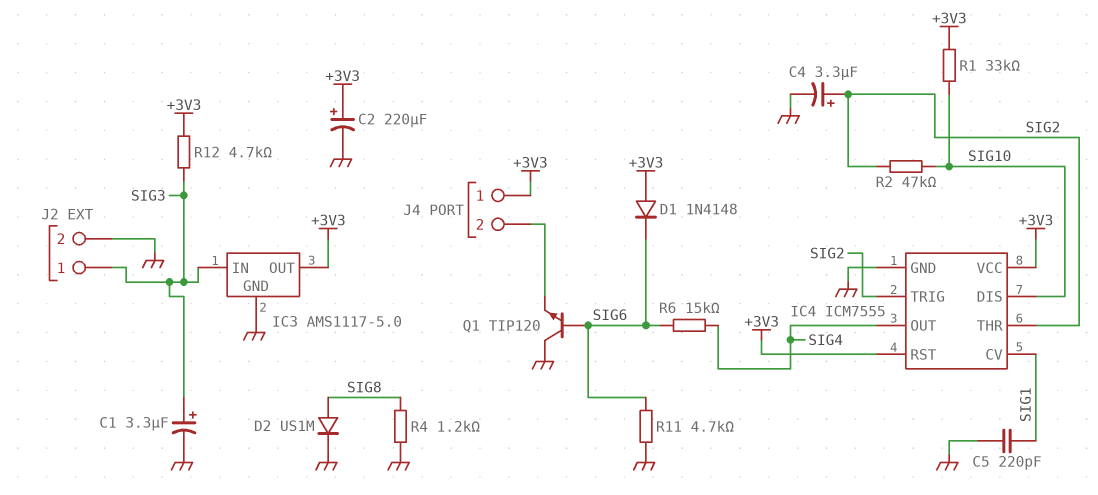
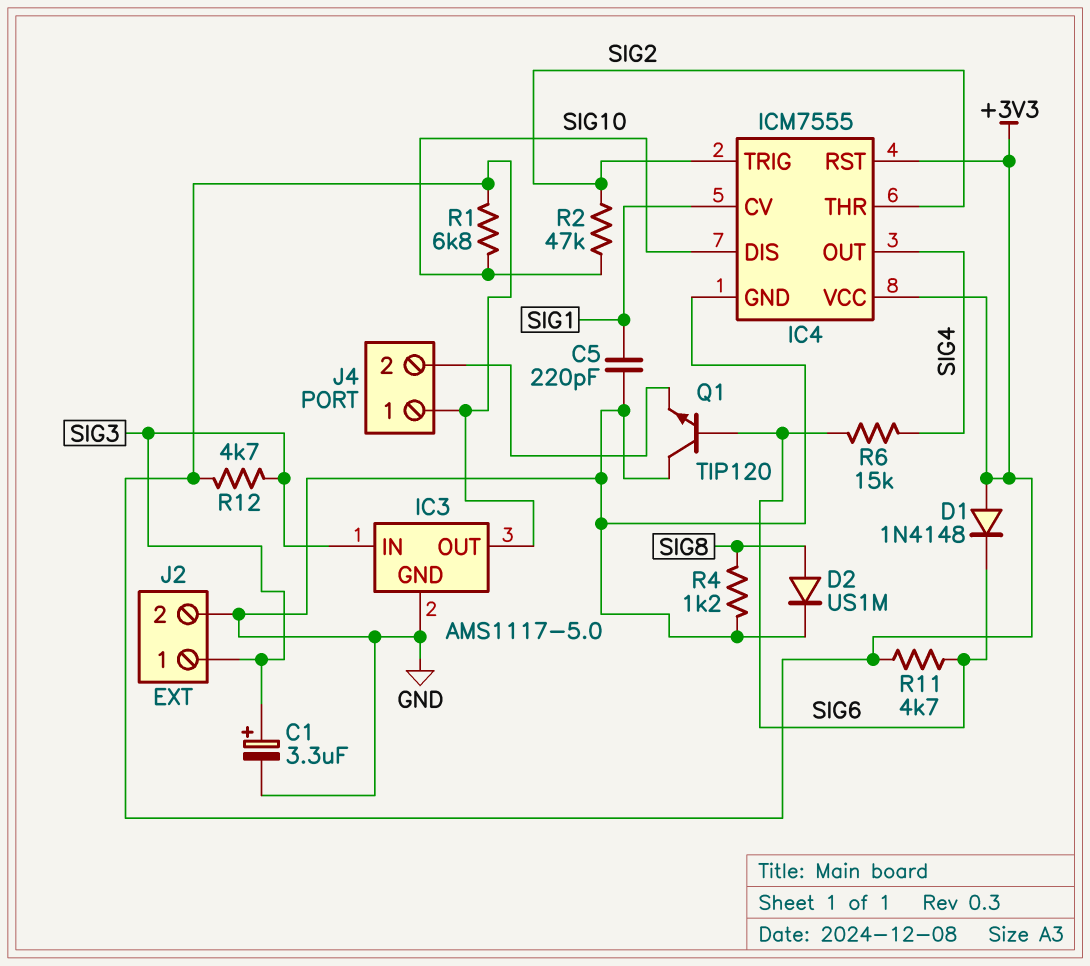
C2: 220uF (plus +3V3, minus GND) -> none
C4: 3.3uF (plus SIG2, minus GND) -> none
R1: 33k (+3V3, SIG10) -> 6.8k (+3V3, SIG10)
R11: 4.7k (GND, SIG6) -> 4.7k (+3V3, SIG6)

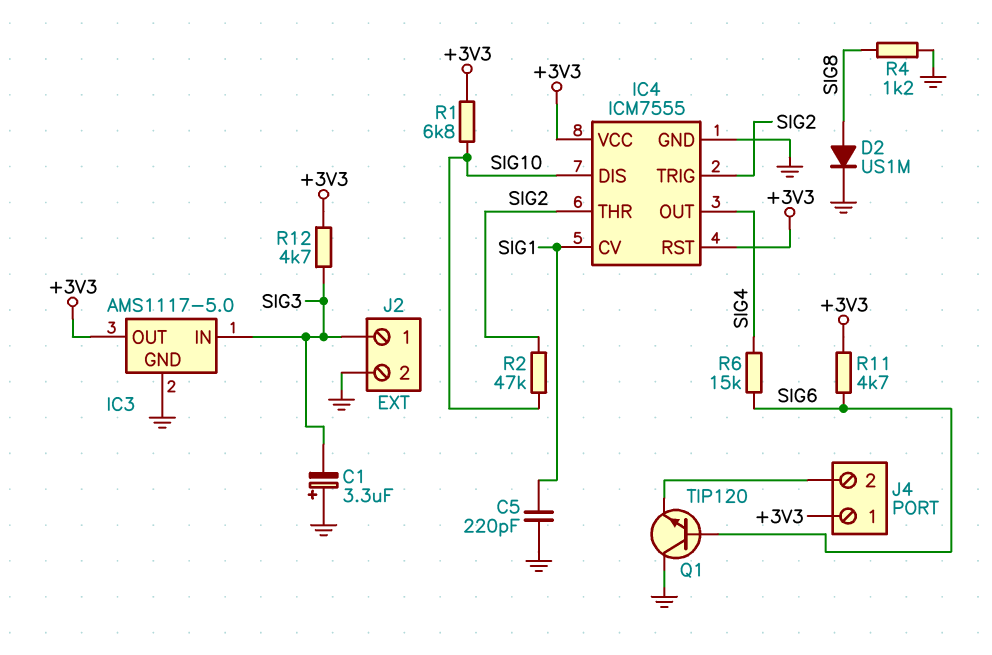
C1: 3.3uF (plus SIG3, minus GND) -> 3.3uF (plus GND, minus SIG3)
D1: diode 1N4148 (A +3V3, K SIG6) -> none

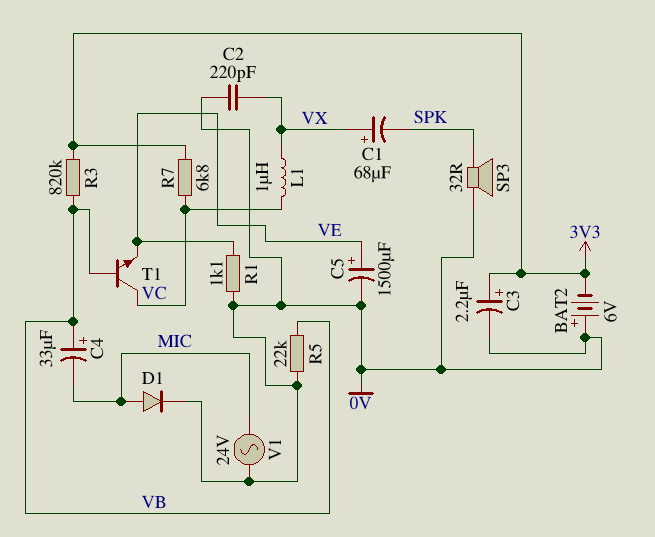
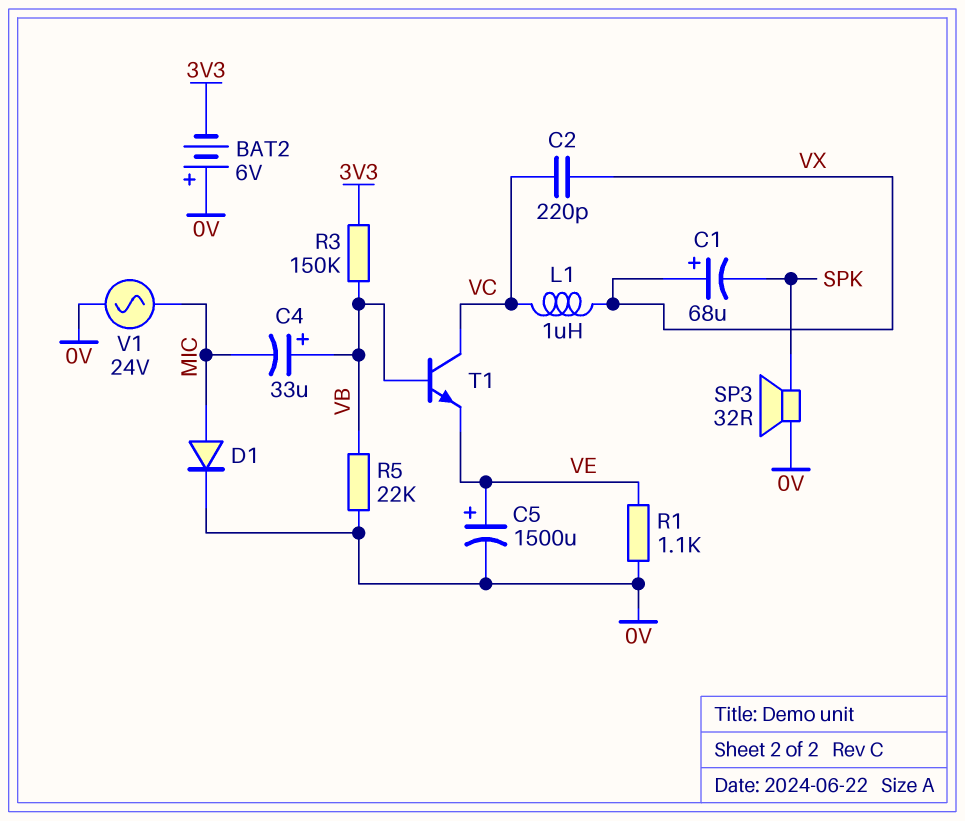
C2: 220pF (0V, VX) -> 220pF (VC, VX)
C3: 2.2uF (plus 3V3, minus 0V) -> none
R3: 820k (3V3, VB) -> 150k (3V3, VB)
R7: 6.8k (3V3, VC) -> none

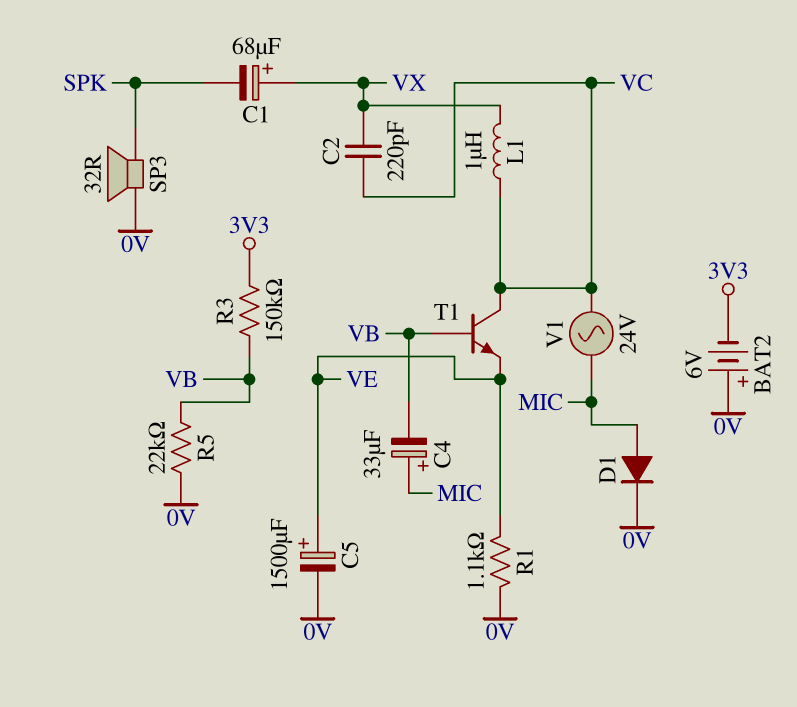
C4: 33uF (plus VB, minus MIC) -> 33uF (plus MIC, minus VB)
V1: AC 24V (0V, MIC) -> AC 24V (MIC, VC)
_____
TASK INSTRUCTIONS - Give back exactly the lines from the one containing "R3: 820k (3V3, VB) -> 150k (3V3, VB)" through the last line above, both included, and none of the pictures.

RESULT OF THIS EXERCISE -
R3: 820k (3V3, VB) -> 150k (3V3, VB)
R7: 6.8k (3V3, VC) -> none

C4: 33uF (plus VB, minus MIC) -> 33uF (plus MIC, minus VB)
V1: AC 24V (0V, MIC) -> AC 24V (MIC, VC)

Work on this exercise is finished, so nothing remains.